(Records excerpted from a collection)
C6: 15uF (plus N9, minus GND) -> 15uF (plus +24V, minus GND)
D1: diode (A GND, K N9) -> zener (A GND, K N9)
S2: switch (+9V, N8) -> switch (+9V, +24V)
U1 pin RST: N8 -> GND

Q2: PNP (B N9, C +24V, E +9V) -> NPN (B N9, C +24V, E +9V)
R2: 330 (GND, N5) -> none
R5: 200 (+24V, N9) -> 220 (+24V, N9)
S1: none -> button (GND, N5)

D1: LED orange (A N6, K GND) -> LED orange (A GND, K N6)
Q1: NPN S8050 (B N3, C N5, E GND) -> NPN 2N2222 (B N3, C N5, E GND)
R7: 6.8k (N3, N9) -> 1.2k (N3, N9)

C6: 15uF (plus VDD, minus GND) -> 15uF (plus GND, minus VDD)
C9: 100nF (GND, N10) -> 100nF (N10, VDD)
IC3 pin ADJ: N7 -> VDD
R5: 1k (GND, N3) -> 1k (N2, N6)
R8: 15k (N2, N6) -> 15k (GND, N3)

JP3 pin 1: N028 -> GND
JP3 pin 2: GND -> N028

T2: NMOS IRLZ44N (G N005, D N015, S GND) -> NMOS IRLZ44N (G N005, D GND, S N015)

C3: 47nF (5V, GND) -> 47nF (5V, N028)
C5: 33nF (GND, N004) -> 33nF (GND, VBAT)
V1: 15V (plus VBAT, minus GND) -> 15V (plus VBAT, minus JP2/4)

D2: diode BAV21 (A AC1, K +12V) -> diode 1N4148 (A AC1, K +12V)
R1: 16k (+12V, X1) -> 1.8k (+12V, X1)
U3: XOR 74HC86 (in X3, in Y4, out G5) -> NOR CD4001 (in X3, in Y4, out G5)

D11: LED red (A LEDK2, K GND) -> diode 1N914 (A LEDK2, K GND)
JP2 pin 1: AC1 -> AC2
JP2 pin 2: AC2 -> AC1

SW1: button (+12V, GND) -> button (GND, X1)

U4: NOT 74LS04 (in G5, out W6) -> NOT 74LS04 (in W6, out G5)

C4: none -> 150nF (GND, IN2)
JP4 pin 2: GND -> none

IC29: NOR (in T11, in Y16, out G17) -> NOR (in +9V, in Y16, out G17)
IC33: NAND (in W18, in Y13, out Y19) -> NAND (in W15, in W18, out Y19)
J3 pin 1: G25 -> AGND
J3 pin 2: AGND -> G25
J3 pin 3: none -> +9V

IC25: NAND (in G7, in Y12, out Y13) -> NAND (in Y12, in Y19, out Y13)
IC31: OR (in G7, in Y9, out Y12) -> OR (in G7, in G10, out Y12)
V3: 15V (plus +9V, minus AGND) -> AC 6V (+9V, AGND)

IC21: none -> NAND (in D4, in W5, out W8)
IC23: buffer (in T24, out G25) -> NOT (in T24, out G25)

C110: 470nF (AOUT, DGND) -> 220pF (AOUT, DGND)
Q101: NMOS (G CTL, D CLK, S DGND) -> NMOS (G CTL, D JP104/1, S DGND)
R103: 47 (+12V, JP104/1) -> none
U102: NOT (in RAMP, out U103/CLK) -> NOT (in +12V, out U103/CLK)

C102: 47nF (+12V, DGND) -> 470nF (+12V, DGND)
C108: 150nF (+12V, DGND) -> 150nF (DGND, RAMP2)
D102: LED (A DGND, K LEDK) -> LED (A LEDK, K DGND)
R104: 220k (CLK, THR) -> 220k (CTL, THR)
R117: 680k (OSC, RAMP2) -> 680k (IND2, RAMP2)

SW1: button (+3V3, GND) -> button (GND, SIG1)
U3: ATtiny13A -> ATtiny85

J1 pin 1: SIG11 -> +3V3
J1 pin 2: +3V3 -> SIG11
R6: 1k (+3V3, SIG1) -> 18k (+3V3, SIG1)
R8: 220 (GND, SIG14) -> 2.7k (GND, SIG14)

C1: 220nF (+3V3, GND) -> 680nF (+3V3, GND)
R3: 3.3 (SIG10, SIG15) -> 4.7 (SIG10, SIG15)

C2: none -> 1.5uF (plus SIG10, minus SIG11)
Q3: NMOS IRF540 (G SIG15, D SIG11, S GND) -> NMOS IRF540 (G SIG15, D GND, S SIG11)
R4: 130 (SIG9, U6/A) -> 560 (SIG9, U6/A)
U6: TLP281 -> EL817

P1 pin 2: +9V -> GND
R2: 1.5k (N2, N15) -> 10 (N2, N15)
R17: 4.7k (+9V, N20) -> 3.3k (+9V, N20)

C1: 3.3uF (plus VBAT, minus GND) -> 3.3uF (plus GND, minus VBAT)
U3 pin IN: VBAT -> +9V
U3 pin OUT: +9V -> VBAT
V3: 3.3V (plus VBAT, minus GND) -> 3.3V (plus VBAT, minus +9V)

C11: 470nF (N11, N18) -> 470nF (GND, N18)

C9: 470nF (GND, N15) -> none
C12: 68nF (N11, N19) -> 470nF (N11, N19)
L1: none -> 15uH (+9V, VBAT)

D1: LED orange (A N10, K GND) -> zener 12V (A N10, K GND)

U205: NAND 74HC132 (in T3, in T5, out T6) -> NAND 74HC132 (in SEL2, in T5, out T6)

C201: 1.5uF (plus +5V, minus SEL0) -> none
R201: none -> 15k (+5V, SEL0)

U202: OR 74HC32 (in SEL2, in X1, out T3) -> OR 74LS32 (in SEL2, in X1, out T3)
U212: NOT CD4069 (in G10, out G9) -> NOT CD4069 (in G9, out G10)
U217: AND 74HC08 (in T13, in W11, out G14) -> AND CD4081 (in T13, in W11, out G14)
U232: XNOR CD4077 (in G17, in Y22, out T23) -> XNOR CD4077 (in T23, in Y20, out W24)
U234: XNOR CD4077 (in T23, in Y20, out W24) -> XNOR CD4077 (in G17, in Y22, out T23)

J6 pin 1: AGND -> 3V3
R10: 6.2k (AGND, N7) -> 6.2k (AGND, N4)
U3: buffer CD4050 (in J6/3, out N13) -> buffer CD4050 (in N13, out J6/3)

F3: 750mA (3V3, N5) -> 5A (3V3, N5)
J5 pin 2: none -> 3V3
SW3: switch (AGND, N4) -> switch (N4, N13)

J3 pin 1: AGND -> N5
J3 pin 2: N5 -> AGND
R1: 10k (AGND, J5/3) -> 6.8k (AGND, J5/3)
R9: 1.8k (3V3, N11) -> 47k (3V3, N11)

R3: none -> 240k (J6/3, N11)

YOUR OBJECTIVE:
Wherever the word "plus" appears in a line of the data above, copy that line.

SOLUTION FOR THIS PROBLEM:
C6: 15uF (plus N9, minus GND) -> 15uF (plus +24V, minus GND)
C6: 15uF (plus VDD, minus GND) -> 15uF (plus GND, minus VDD)
V1: 15V (plus VBAT, minus GND) -> 15V (plus VBAT, minus JP2/4)
V3: 15V (plus +9V, minus AGND) -> AC 6V (+9V, AGND)
C2: none -> 1.5uF (plus SIG10, minus SIG11)
C1: 3.3uF (plus VBAT, minus GND) -> 3.3uF (plus GND, minus VBAT)
V3: 3.3V (plus VBAT, minus GND) -> 3.3V (plus VBAT, minus +9V)
C201: 1.5uF (plus +5V, minus SEL0) -> none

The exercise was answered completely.